YOUR TASK → Set down the listing exactly as given, minus images.

────────

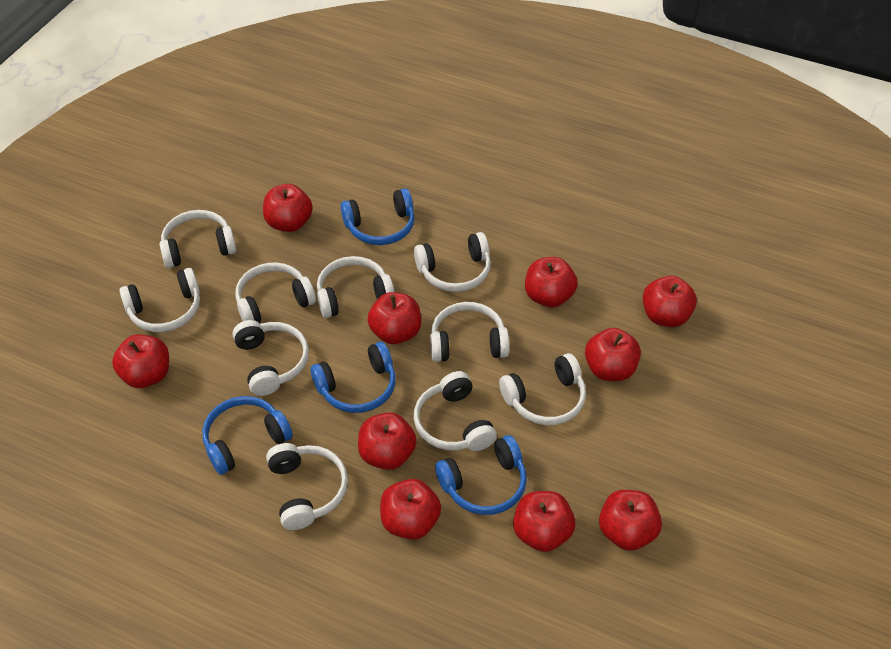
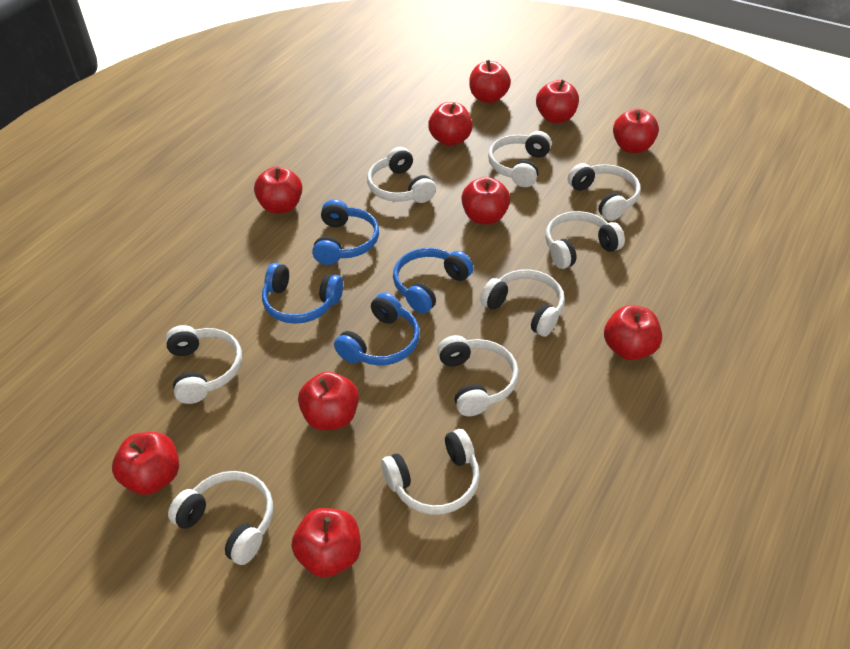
white headphones: 10 -> 9

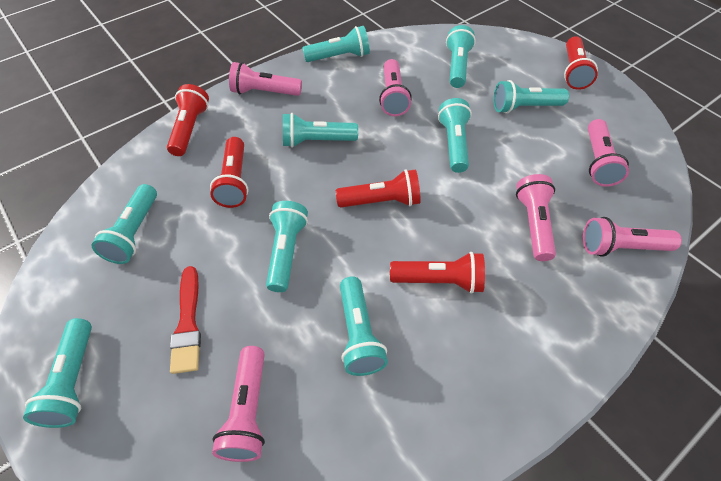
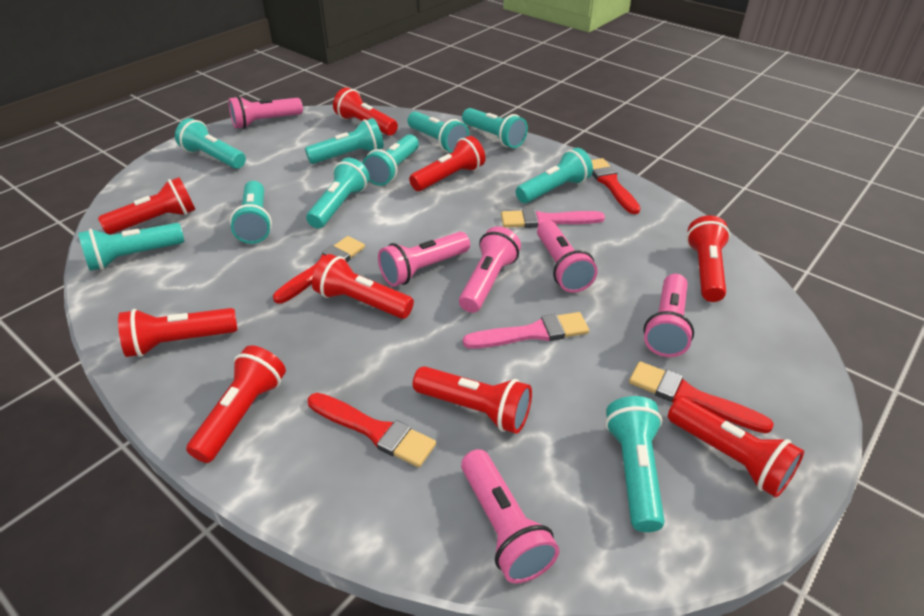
pink brush: 0 -> 2
red brush: 1 -> 4
red flashlight: 5 -> 9
turquoise flashlight: 9 -> 10

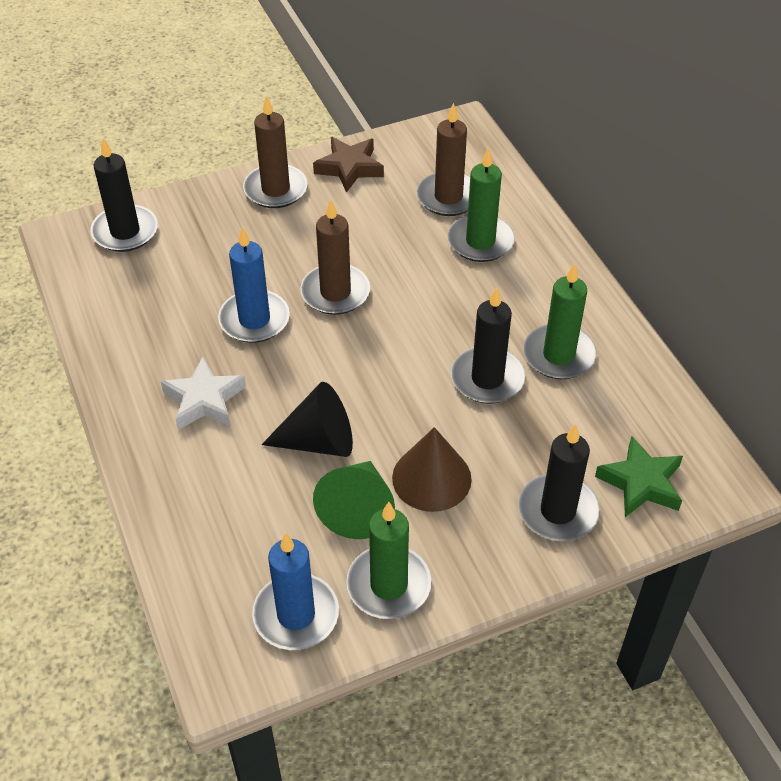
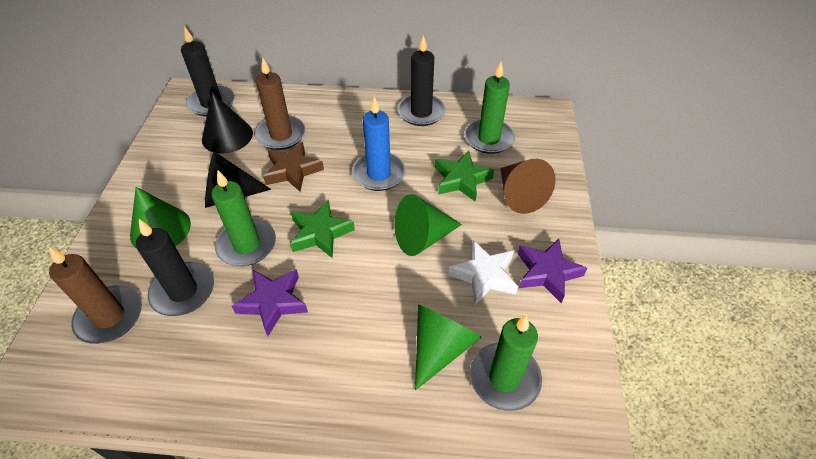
black cone: 1 -> 2
blue candle: 2 -> 1
brown candle: 3 -> 2
green cone: 1 -> 3
green star: 1 -> 2
purple star: 0 -> 2

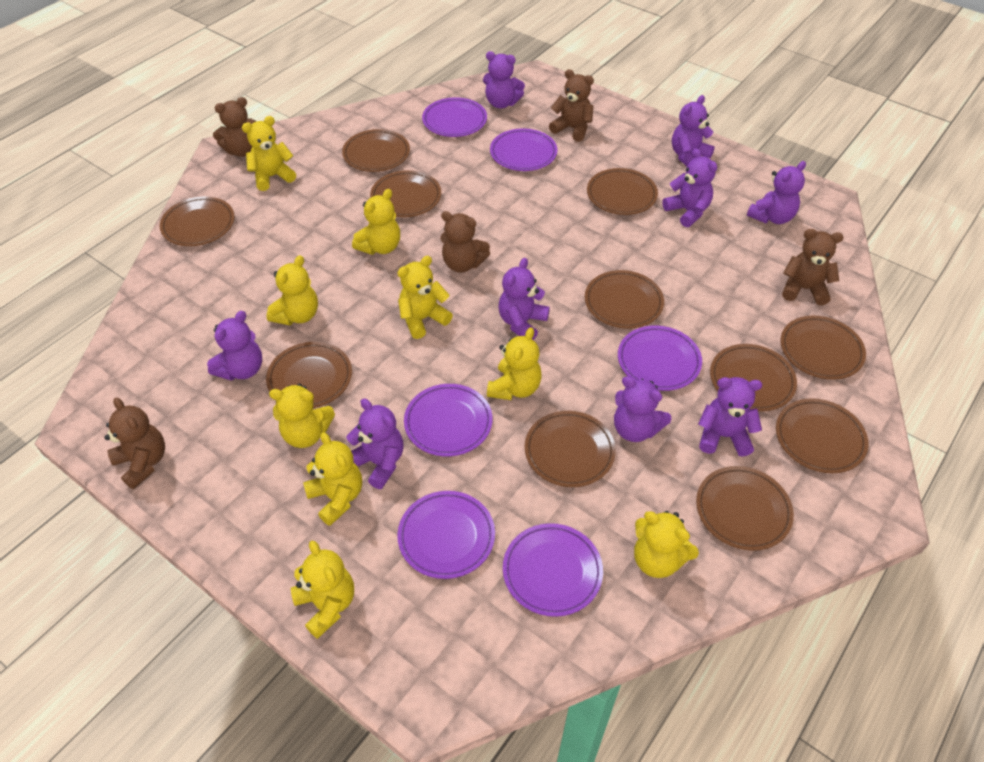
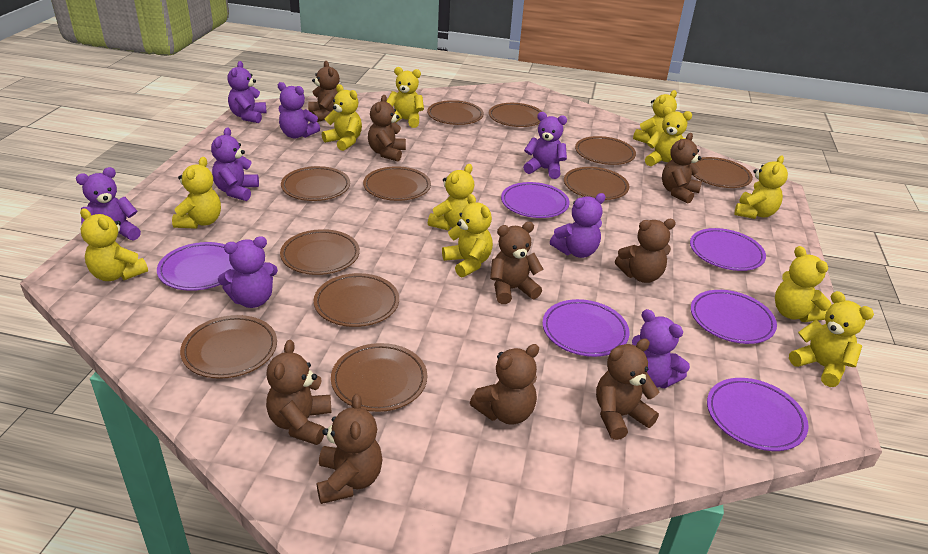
brown teddy bear: 5 -> 9
purple teddy bear: 9 -> 8
yellow teddy bear: 9 -> 11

────────

OUTPUT OF THE EXERCISE →
white headphones: 10 -> 9

pink brush: 0 -> 2
red brush: 1 -> 4
red flashlight: 5 -> 9
turquoise flashlight: 9 -> 10

black cone: 1 -> 2
blue candle: 2 -> 1
brown candle: 3 -> 2
green cone: 1 -> 3
green star: 1 -> 2
purple star: 0 -> 2

brown teddy bear: 5 -> 9
purple teddy bear: 9 -> 8
yellow teddy bear: 9 -> 11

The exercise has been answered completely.